» **What is expected**
Count the lines below that hold the word "pink" and say how many, with no other text.

» **Stored records**
*** Block opens ***

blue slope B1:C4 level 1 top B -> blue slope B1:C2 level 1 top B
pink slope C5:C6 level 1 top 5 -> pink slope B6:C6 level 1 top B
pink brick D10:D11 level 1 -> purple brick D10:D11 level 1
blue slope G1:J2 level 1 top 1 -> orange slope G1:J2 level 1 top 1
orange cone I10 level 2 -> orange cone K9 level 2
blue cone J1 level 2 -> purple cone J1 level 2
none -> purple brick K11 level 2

*** Block closes ***

» **Result**
2